EXERCISE OBJECTIVE:
The output should contain the listing word for word and no pictures.

INFORMATION PROVIDED:
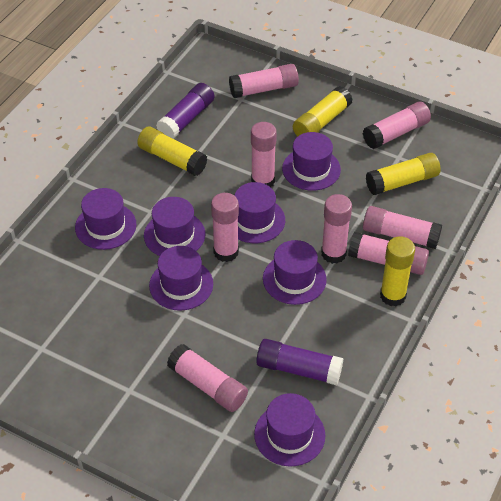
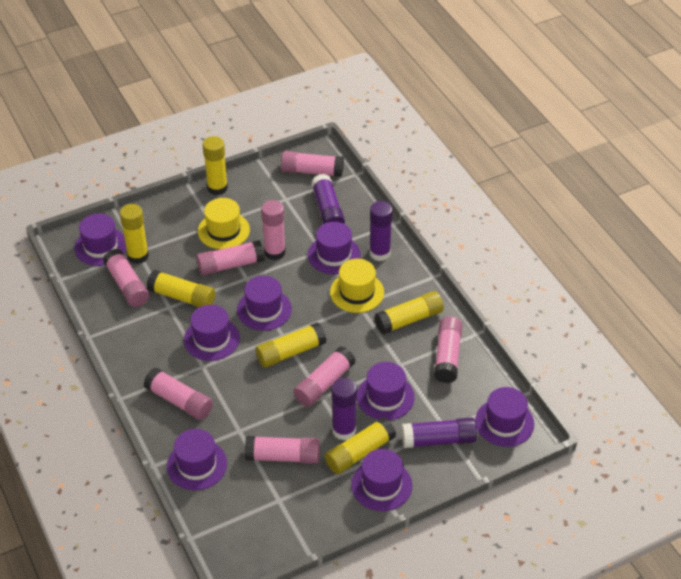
purple glue stick: 2 -> 4
purple hat: 7 -> 8
yellow glue stick: 4 -> 6
yellow hat: 0 -> 2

TASK ANSWER:
purple glue stick: 2 -> 4
purple hat: 7 -> 8
yellow glue stick: 4 -> 6
yellow hat: 0 -> 2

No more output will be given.